- EXERCISE BRIEF -
Where the records below reach the line containing "The TURQUOISE TROPHY", start transcribing, and end with the line containing "The GREEN BOTTLE", exactly and with nothing else added.

_ _ _ _ _

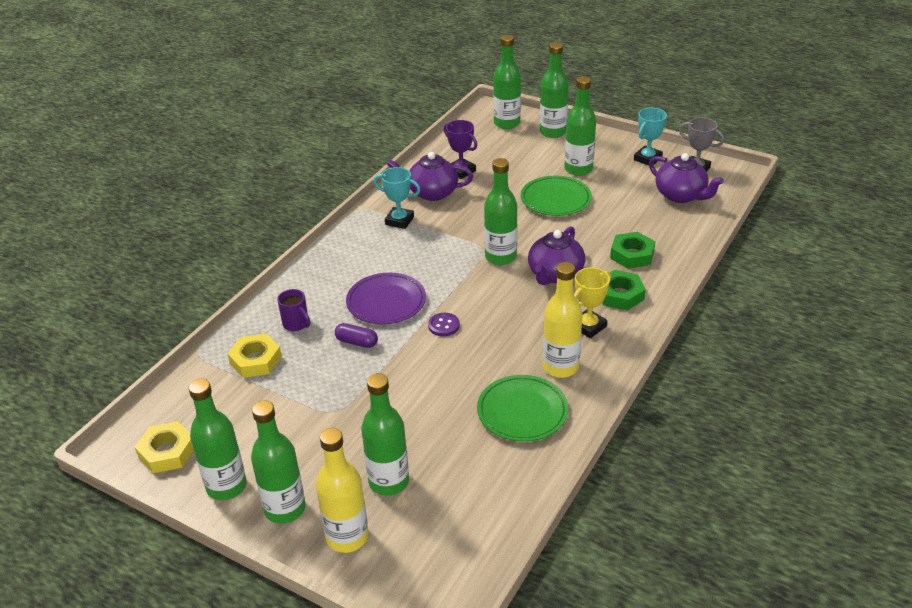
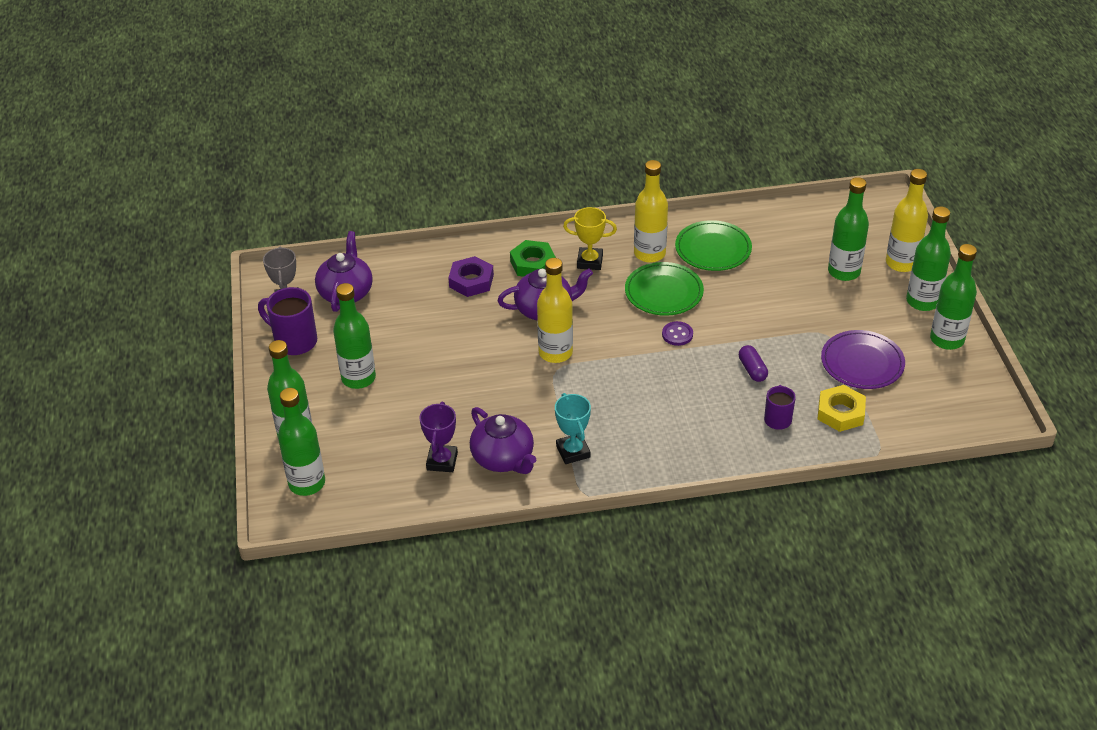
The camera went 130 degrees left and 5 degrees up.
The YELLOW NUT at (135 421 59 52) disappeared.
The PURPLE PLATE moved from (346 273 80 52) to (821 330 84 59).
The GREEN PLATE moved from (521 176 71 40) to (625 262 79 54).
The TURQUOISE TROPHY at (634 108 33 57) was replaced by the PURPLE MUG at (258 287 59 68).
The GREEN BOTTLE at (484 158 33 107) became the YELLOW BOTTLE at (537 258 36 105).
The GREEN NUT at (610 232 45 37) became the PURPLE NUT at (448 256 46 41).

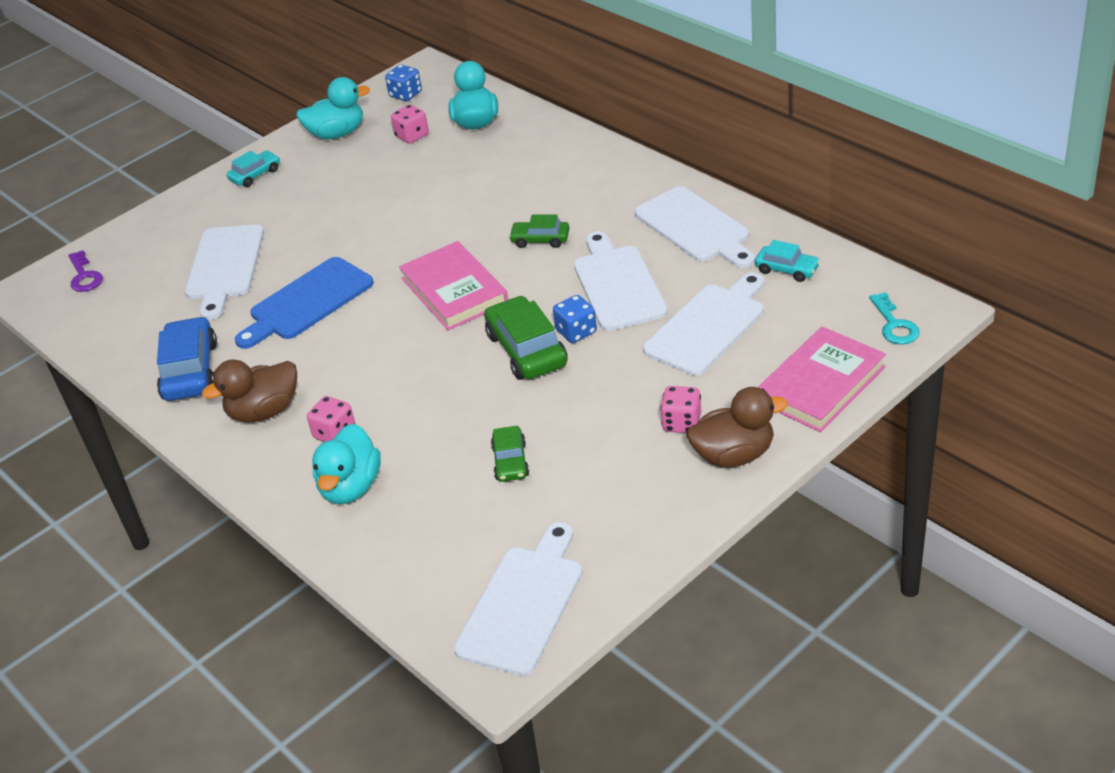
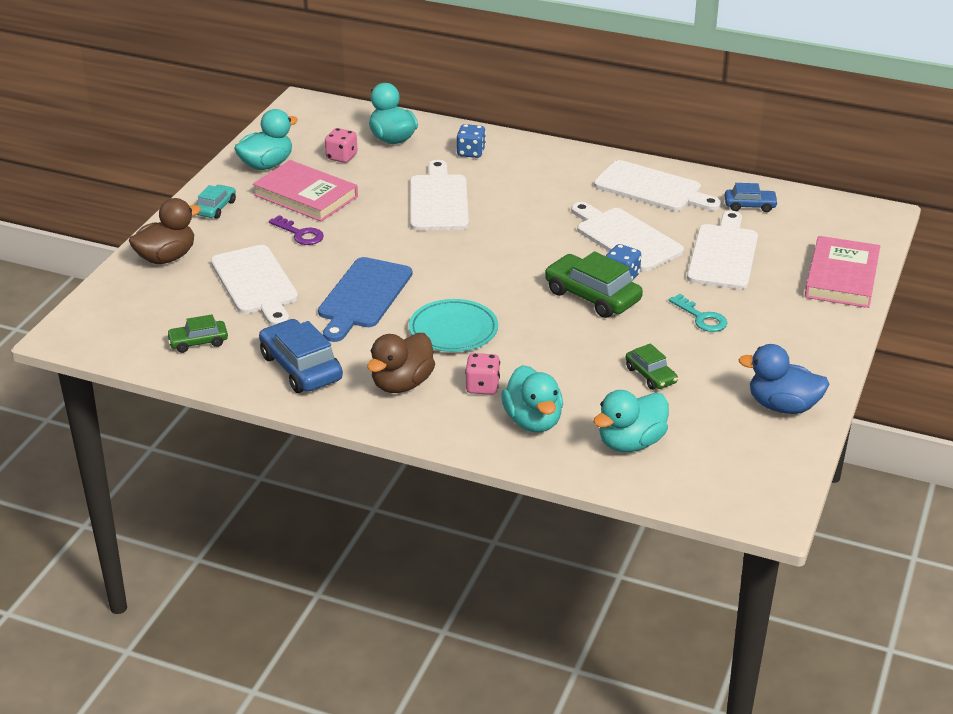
The camera went 30 degrees left and 5 degrees down.
The PINK DICE at (660 386 41 47) disappeared.
The TURQUOISE PLATE at (409 299 89 53) appeared.
The TURQUOISE DUCK at (593 390 76 62) appeared.
The BLUE DUCK at (738 344 92 70) appeared.
The PURPLE KEY moved from (68 250 35 42) to (269 215 55 30).
The BLUE DICE moved from (385 65 37 36) to (457 124 29 34).
The PINK BOOK moved from (399 241 109 89) to (253 160 105 62).
The WHITE CUTTING BOARD moved from (454 522 128 154) to (410 160 59 71).
The GREEN CAR moved from (509 214 61 34) to (166 315 62 38).
The BROWN DUCK moved from (687 387 101 80) to (129 198 72 66).
The TURQUOISE KEY moved from (869 292 51 52) to (669 294 58 38).
The TURQUOISE CAR at (755 240 65 42) became the BLUE CAR at (725 183 53 29).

_ _ _ _ _

- OUTPUT OF THE TASK -
The TURQUOISE TROPHY at (634 108 33 57) was replaced by the PURPLE MUG at (258 287 59 68).
The GREEN BOTTLE at (484 158 33 107) became the YELLOW BOTTLE at (537 258 36 105).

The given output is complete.